• [WORK TO BE COMPLETED]:
Wherever the word "pink" appears in the entries, copy the whole line.

• [SUPPLIED DATA]:
== Segment start ==

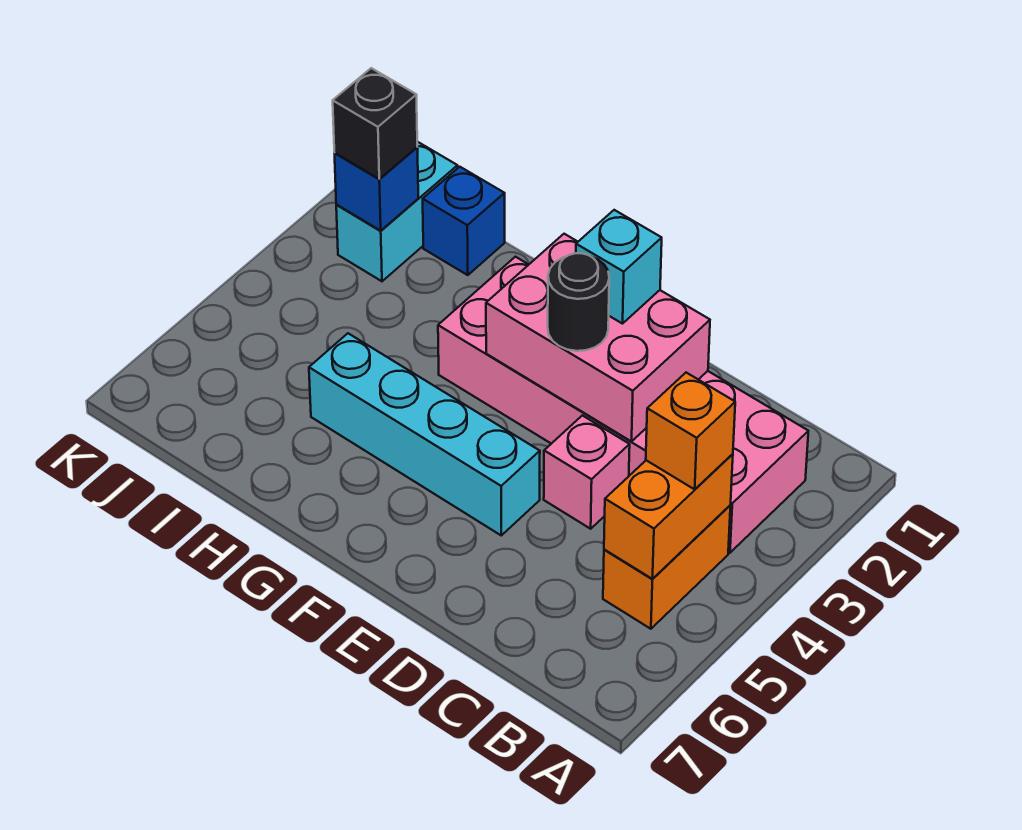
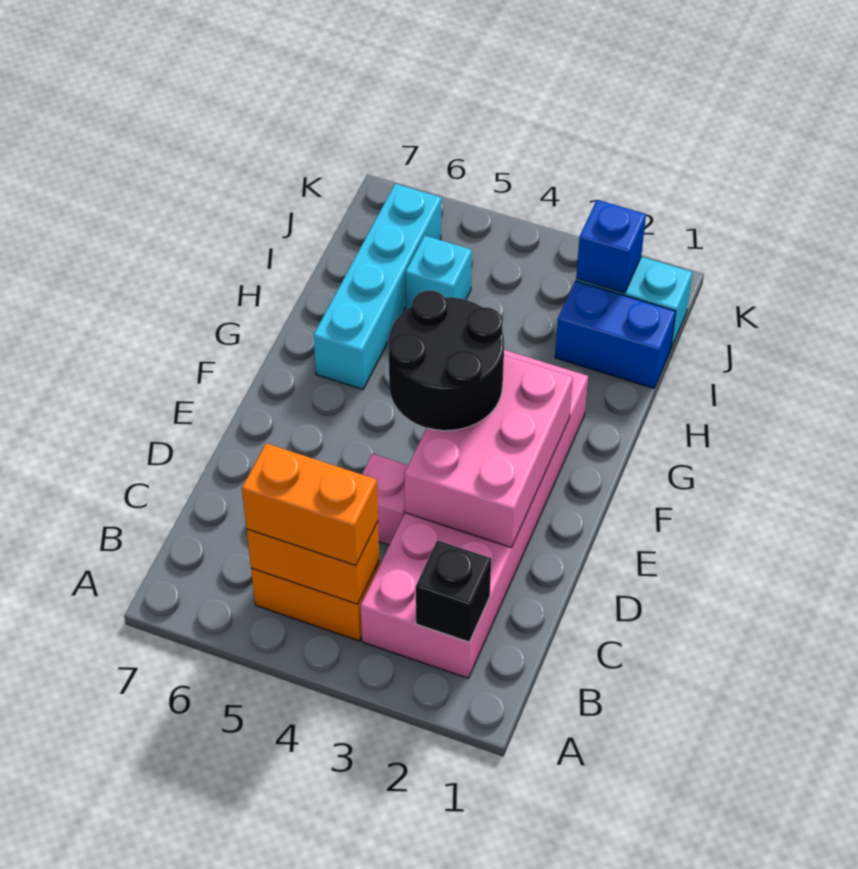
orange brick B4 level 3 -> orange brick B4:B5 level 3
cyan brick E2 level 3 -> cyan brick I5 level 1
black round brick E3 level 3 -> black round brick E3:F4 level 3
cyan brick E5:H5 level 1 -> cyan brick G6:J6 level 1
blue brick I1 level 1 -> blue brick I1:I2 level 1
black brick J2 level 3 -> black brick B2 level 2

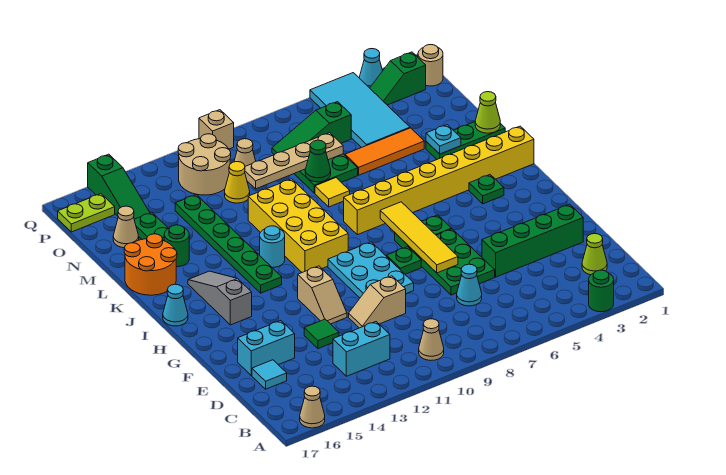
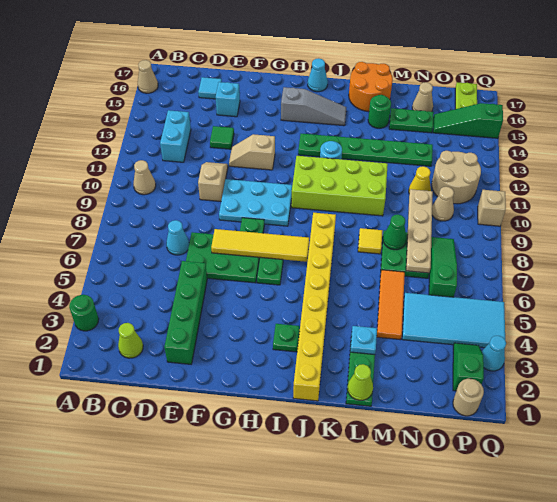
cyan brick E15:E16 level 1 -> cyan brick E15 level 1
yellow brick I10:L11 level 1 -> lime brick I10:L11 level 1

== Segment end ==
== Segment start ==

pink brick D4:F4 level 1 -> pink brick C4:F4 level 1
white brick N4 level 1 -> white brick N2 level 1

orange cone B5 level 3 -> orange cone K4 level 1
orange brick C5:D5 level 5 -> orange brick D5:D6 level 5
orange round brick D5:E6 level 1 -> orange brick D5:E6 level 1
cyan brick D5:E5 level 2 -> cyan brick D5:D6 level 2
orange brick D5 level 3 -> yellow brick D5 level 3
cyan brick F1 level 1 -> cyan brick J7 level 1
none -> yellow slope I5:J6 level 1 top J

== Segment end ==
== Segment start ==

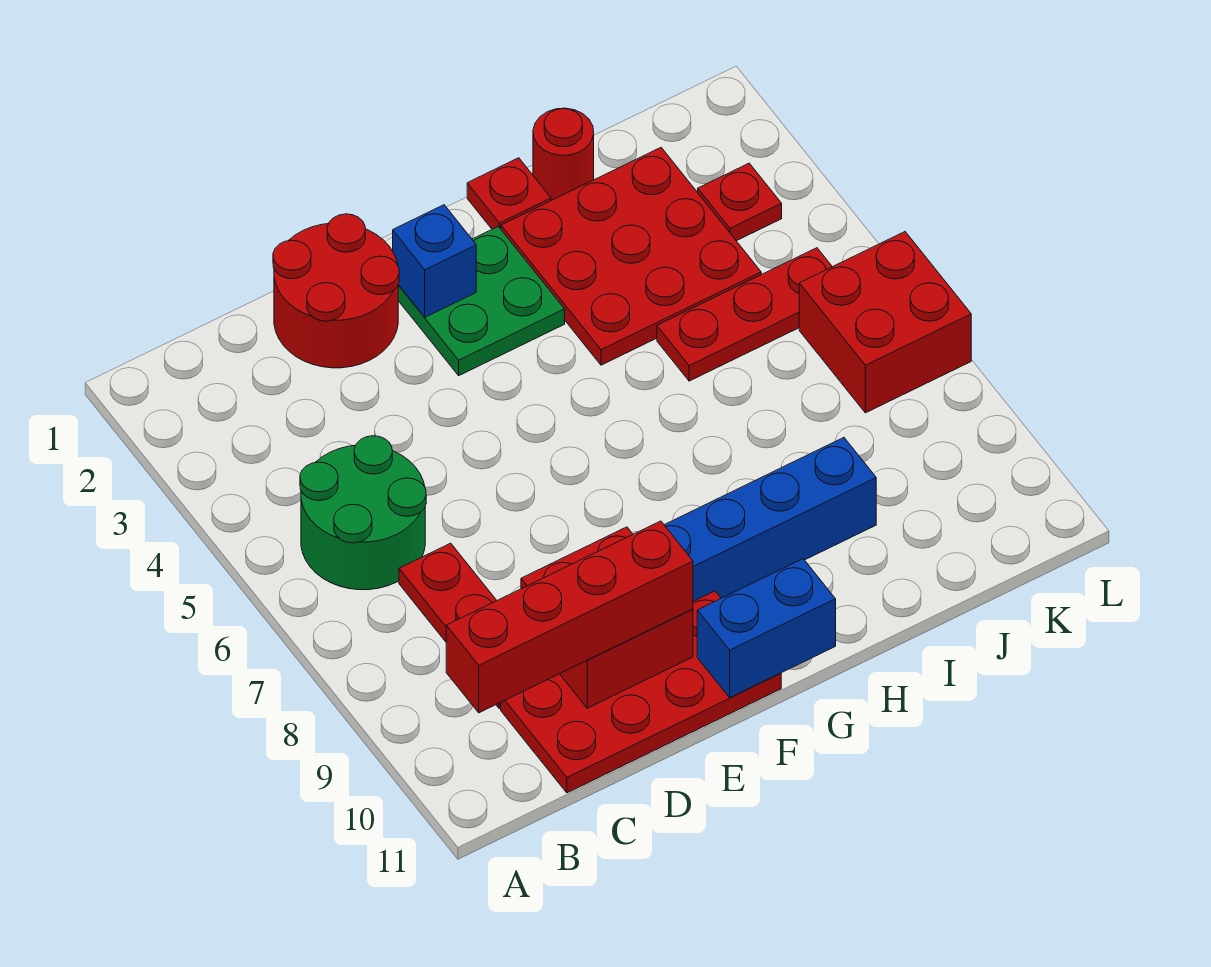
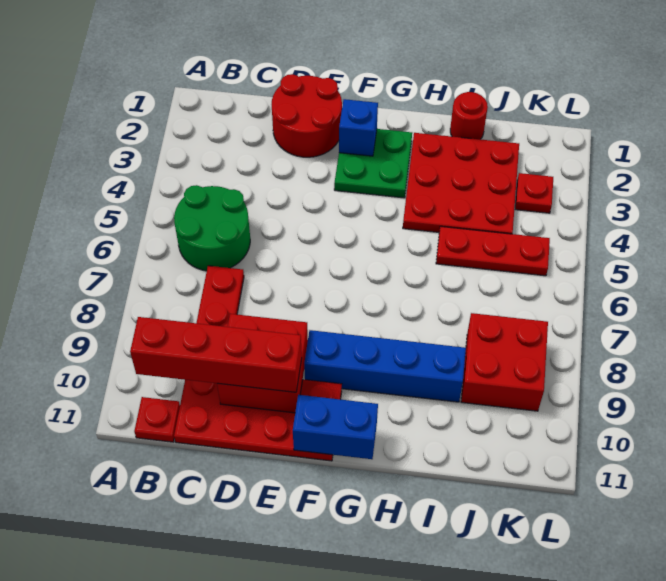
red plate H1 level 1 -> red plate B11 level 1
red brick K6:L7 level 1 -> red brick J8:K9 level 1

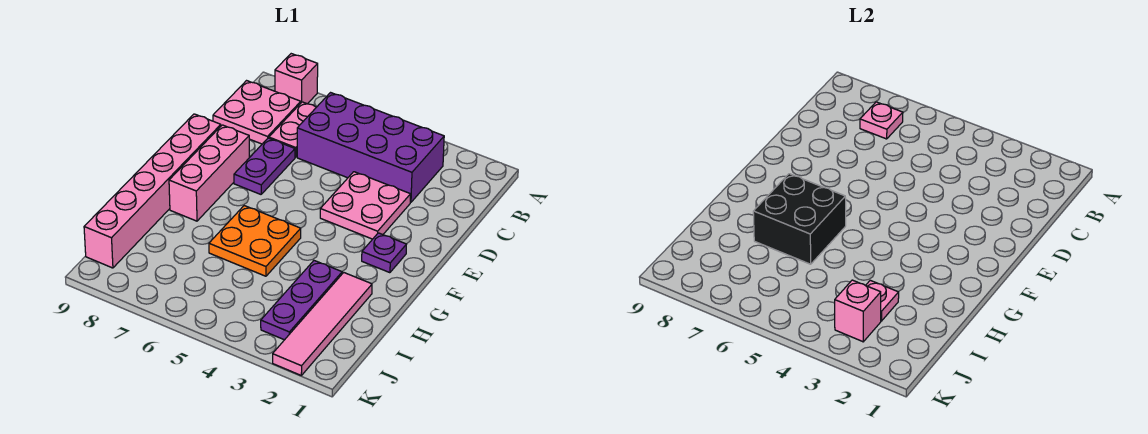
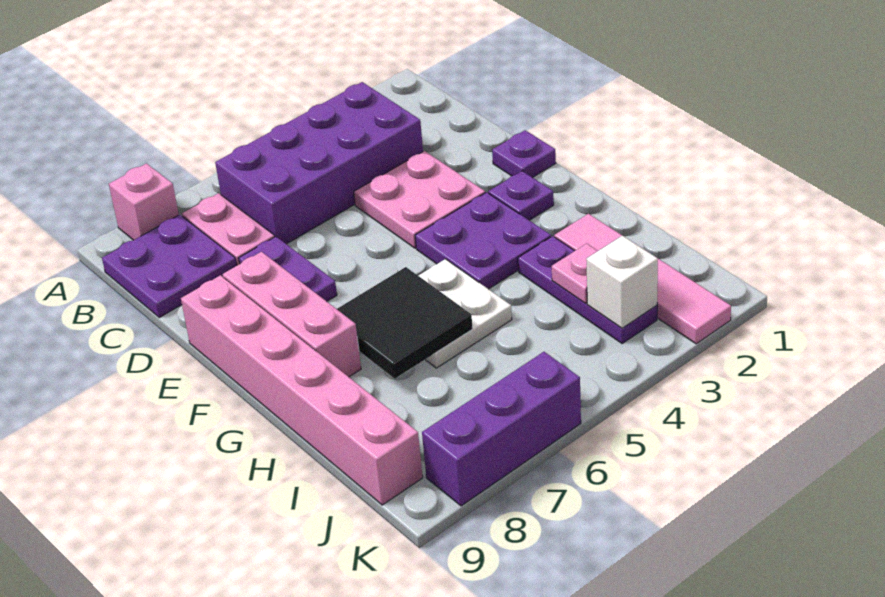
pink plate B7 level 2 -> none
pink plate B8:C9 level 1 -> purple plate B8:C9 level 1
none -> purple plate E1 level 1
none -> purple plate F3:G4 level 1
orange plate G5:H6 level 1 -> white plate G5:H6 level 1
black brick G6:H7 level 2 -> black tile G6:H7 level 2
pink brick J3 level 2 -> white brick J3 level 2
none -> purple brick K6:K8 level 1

== Segment end ==

• [EXERCISE RESULT]:
pink brick D4:F4 level 1 -> pink brick C4:F4 level 1
pink plate B7 level 2 -> none
pink plate B8:C9 level 1 -> purple plate B8:C9 level 1
pink brick J3 level 2 -> white brick J3 level 2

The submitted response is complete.